Your assignment:
Below are entries. Give back exactly the lines from the one containing "U103 pin MCLR: none -> VCC" through the one containing "C101: 82pF (GND, U103/OSC1) -> none", inclusive, without the pictures.

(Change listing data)
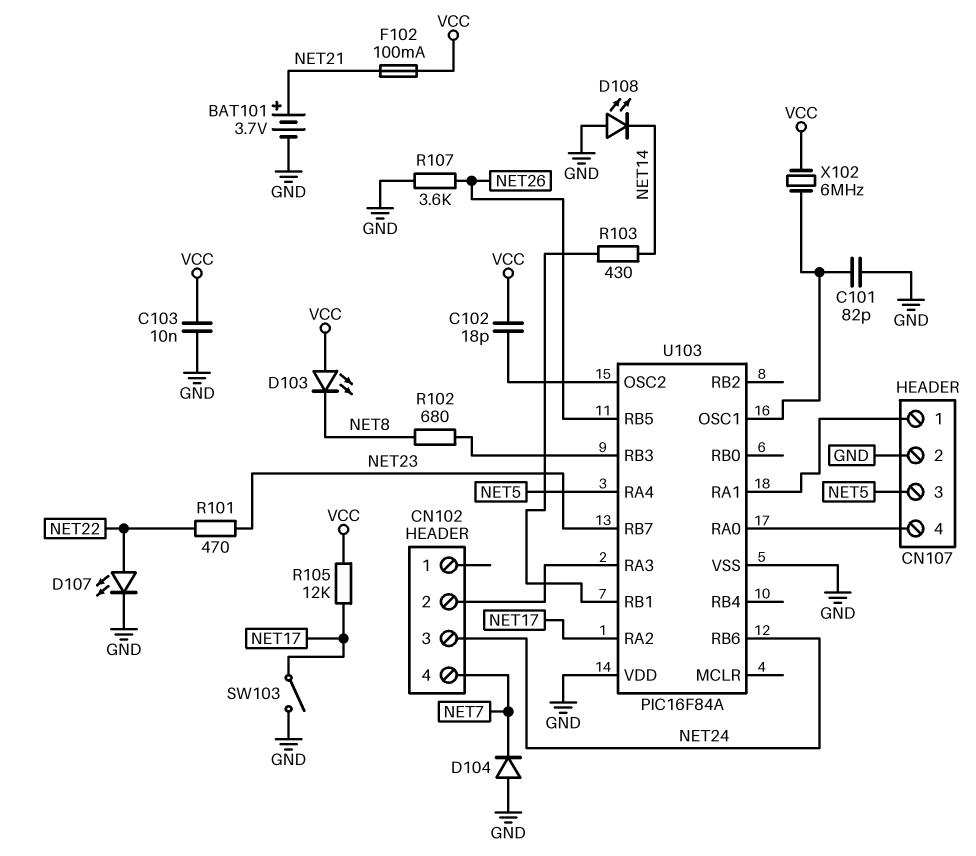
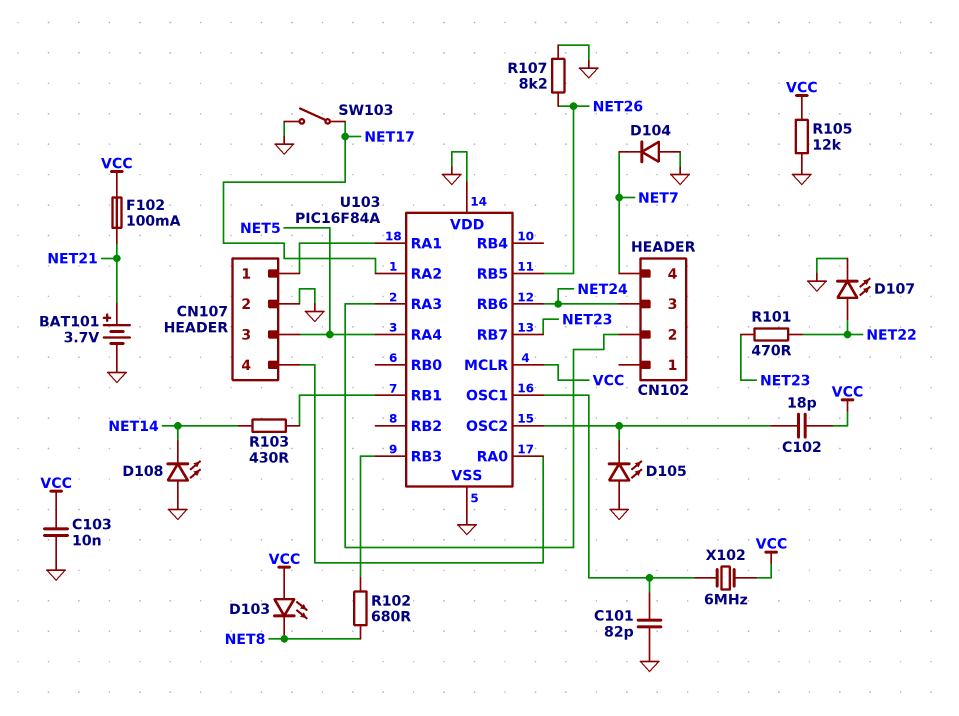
D105: none -> LED (A GND, K U103/OSC2)
R105: 12k (NET17, VCC) -> 12k (GND, VCC)
R107: 3.6k (GND, NET26) -> 8.2k (GND, NET26)
U103 pin MCLR: none -> VCC

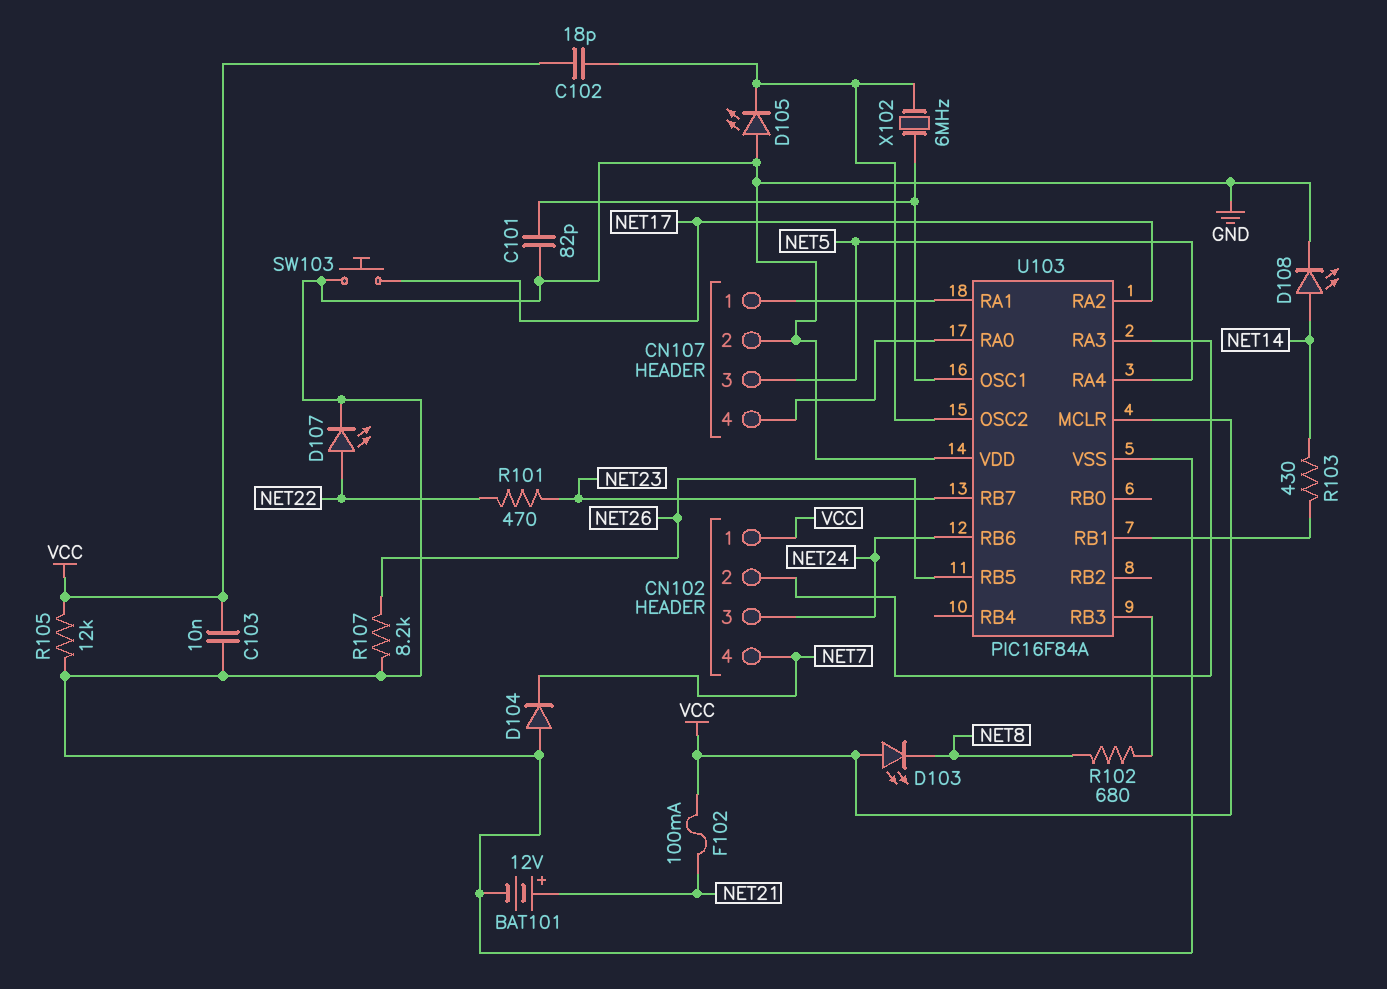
BAT101: 3.7V (plus NET21, minus GND) -> 12V (plus NET21, minus GND)
CN102 pin 1: none -> VCC
D108: LED (A GND, K NET14) -> LED (A NET14, K GND)
SW103: switch (GND, NET17) -> button (GND, NET17)
X102: 6MHz (U103/OSC1, VCC) -> 6MHz (U103/OSC1, U103/OSC2)

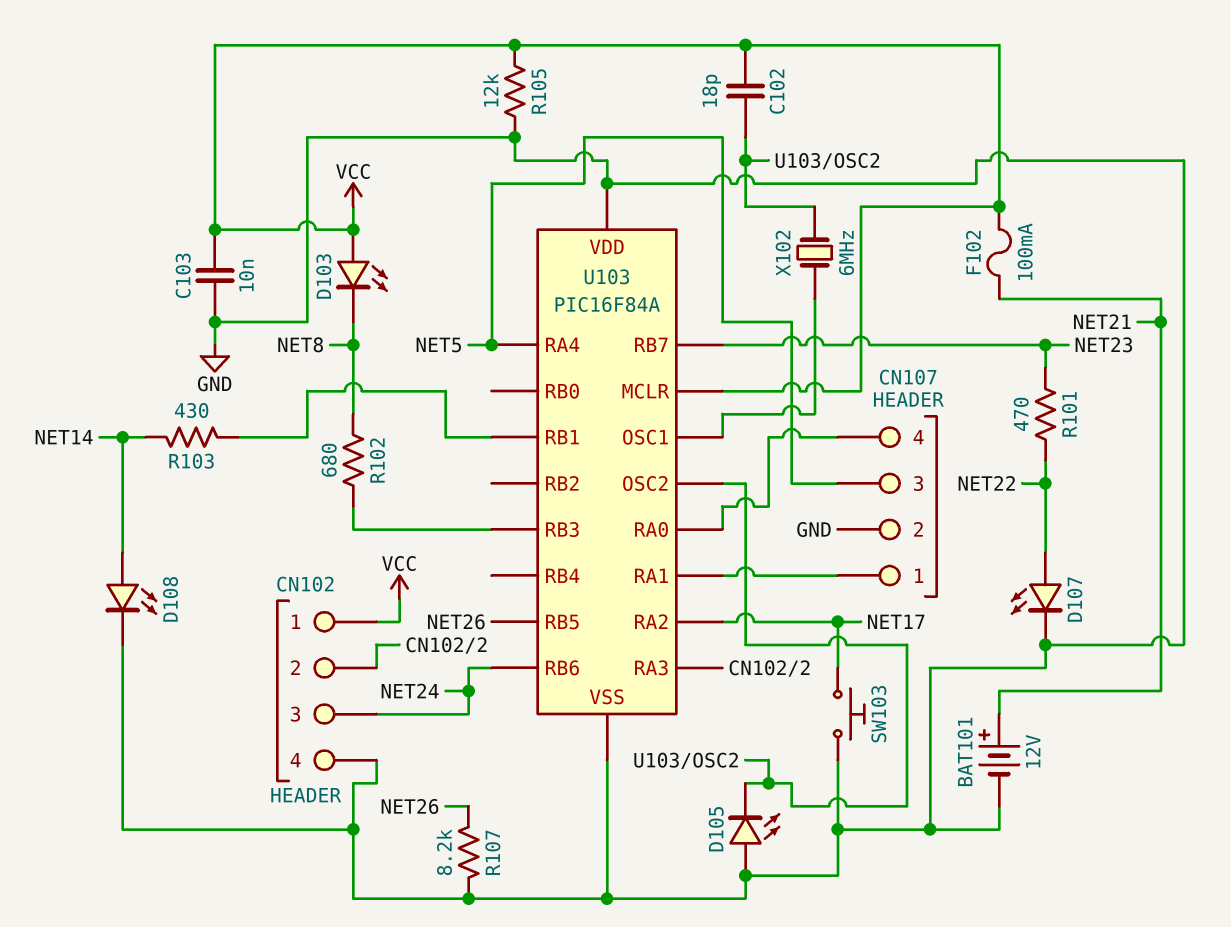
C101: 82pF (GND, U103/OSC1) -> none
CN102 pin 4: NET7 -> GND
D104: diode (A GND, K NET7) -> none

Task response:
U103 pin MCLR: none -> VCC

BAT101: 3.7V (plus NET21, minus GND) -> 12V (plus NET21, minus GND)
CN102 pin 1: none -> VCC
D108: LED (A GND, K NET14) -> LED (A NET14, K GND)
SW103: switch (GND, NET17) -> button (GND, NET17)
X102: 6MHz (U103/OSC1, VCC) -> 6MHz (U103/OSC1, U103/OSC2)

C101: 82pF (GND, U103/OSC1) -> none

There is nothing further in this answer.